▸ Exercise inputs
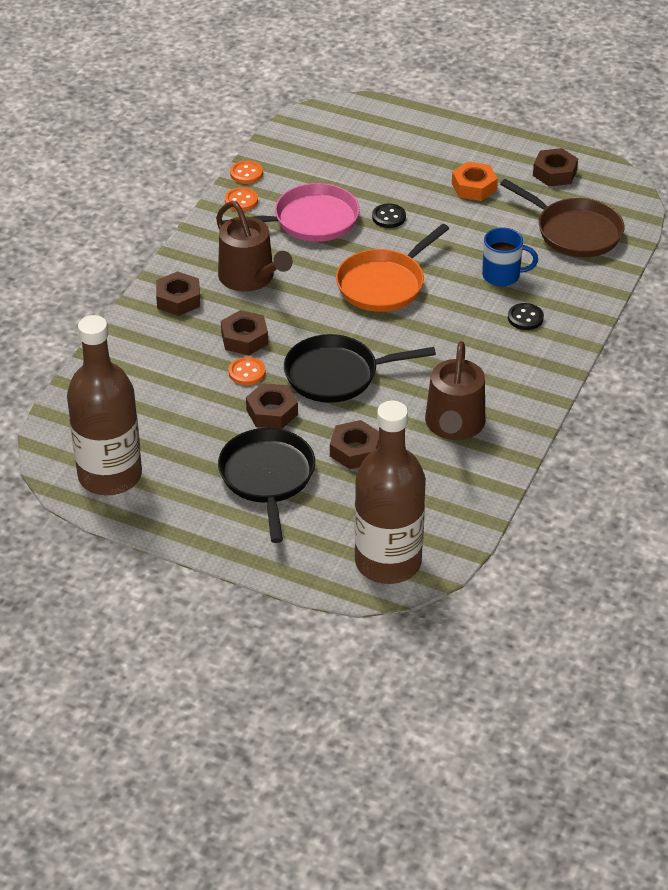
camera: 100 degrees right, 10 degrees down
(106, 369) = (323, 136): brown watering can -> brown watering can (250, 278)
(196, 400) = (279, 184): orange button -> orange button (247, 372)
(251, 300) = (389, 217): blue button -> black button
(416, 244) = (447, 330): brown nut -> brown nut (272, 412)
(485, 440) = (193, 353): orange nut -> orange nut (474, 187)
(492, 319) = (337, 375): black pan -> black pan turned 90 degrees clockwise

▸ What the exercise asks
Please return every line from the one that contains "(196, 400) = (279, 184): orange" through the end of the entries, exactly, leaving out all others.

▸ Final answer
(196, 400) = (279, 184): orange button -> orange button (247, 372)
(251, 300) = (389, 217): blue button -> black button
(416, 244) = (447, 330): brown nut -> brown nut (272, 412)
(485, 440) = (193, 353): orange nut -> orange nut (474, 187)
(492, 319) = (337, 375): black pan -> black pan turned 90 degrees clockwise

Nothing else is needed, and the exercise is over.